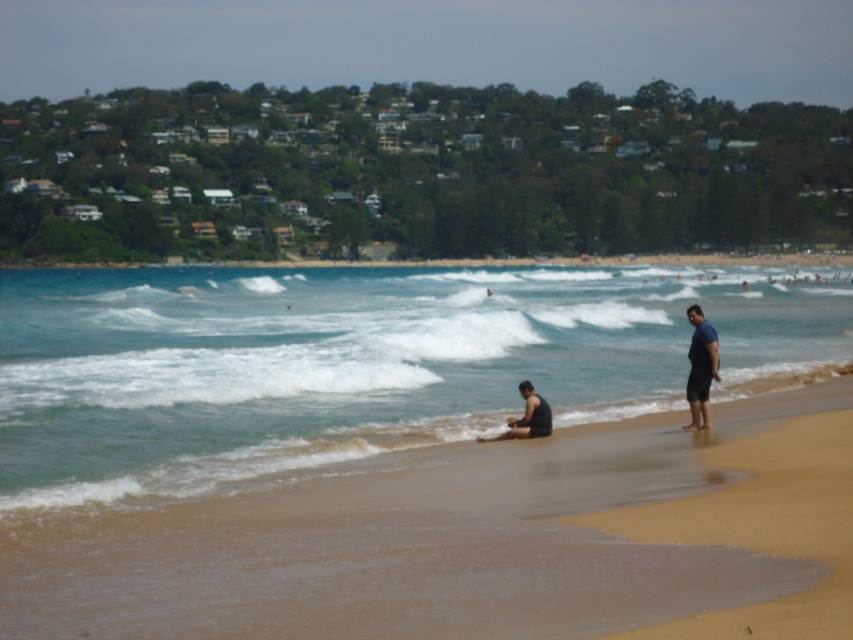
Question: Which of these objects is positioned farthest from the black matte shirt at lower center?

Choices:
 (A) blue fabric shorts at right
 (B) clear blue water at center

Answer: (B)

Question: Does clear blue water at center have a lesser width compared to brown sandy beach at lower center?

Choices:
 (A) yes
 (B) no

Answer: (B)

Question: Is clear blue water at center to the left of black matte shirt at lower center from the viewer's perspective?

Choices:
 (A) no
 (B) yes

Answer: (B)

Question: Which point is farther from the camera taking this photo?

Choices:
 (A) (349, 605)
 (B) (694, 326)
 (C) (529, 410)
 (D) (660, 360)

Answer: (D)

Question: Which point is farther from the camera taking this photo?

Choices:
 (A) (524, 381)
 (B) (708, 365)
 (C) (607, 301)

Answer: (C)

Question: Does clear blue water at center lie in front of blue fabric shorts at right?

Choices:
 (A) yes
 (B) no

Answer: (A)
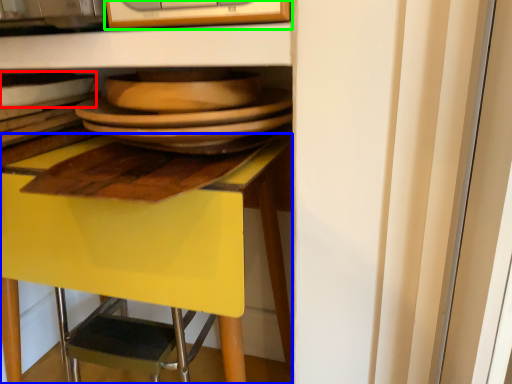
Question: Considering the real-world distances, which object is farthest from tableware (highlighted by a red box)? desk (highlighted by a blue box) or appliance (highlighted by a green box)?

Choices:
 (A) desk
 (B) appliance

Answer: (A)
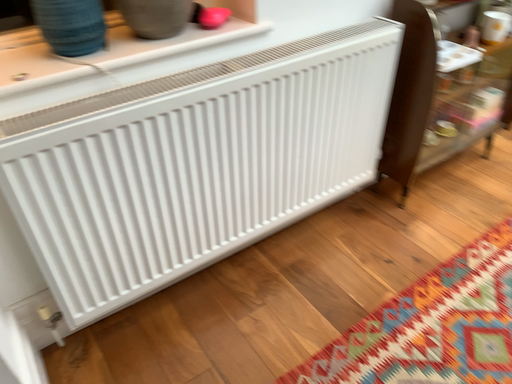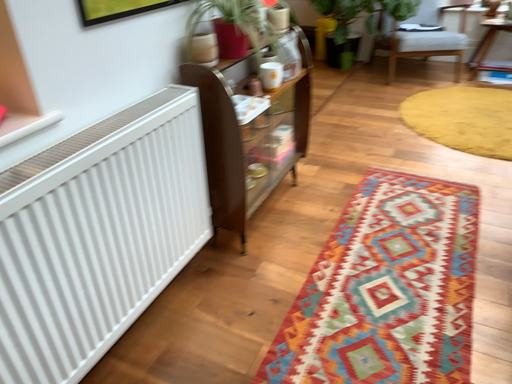
Question: Which way did the camera rotate in the video?

Choices:
 (A) rotated left
 (B) rotated right

Answer: (B)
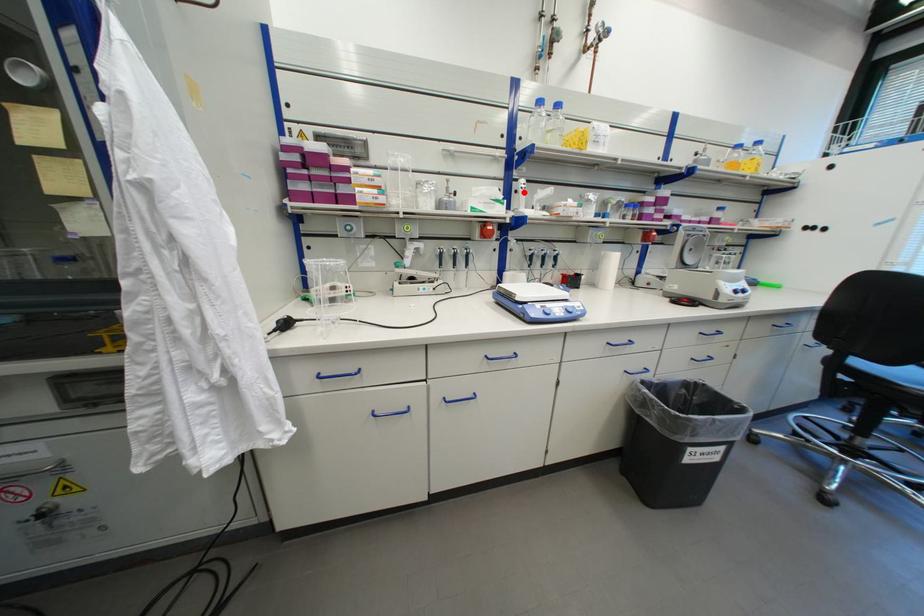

******

■ WHAT IS BEING ASKED ■
Reproduce the entries verbatim, beginning with the first line of the entries and stopping after the line that contains "Question: Considering the". Omit the pictures from your answer.

■ FINAL RESULT ■
Question: Which of these objects is positioned farthest from the black matte shirt at lower center?

Choices:
 (A) blue fabric shorts at right
 (B) clear blue water at center

Answer: (B)

Question: Does clear blue water at center have a lesser width compared to brown sandy beach at lower center?

Choices:
 (A) yes
 (B) no

Answer: (B)

Question: Is clear blue water at center to the left of black matte shirt at lower center from the viewer's perspective?

Choices:
 (A) no
 (B) yes

Answer: (B)

Question: Which point is farther from the camera taking this photo?

Choices:
 (A) (349, 605)
 (B) (694, 326)
 (C) (529, 410)
 (D) (660, 360)

Answer: (D)

Question: Which point is farther from the camera taking this photo?

Choices:
 (A) (524, 381)
 (B) (708, 365)
 (C) (607, 301)

Answer: (C)

Question: Does clear blue water at center lie in front of blue fabric shorts at right?

Choices:
 (A) yes
 (B) no

Answer: (A)
Question: Considering the real-world distances, which object is farthest from tableware (highlighted by a red box)? desk (highlighted by a blue box) or appliance (highlighted by a green box)?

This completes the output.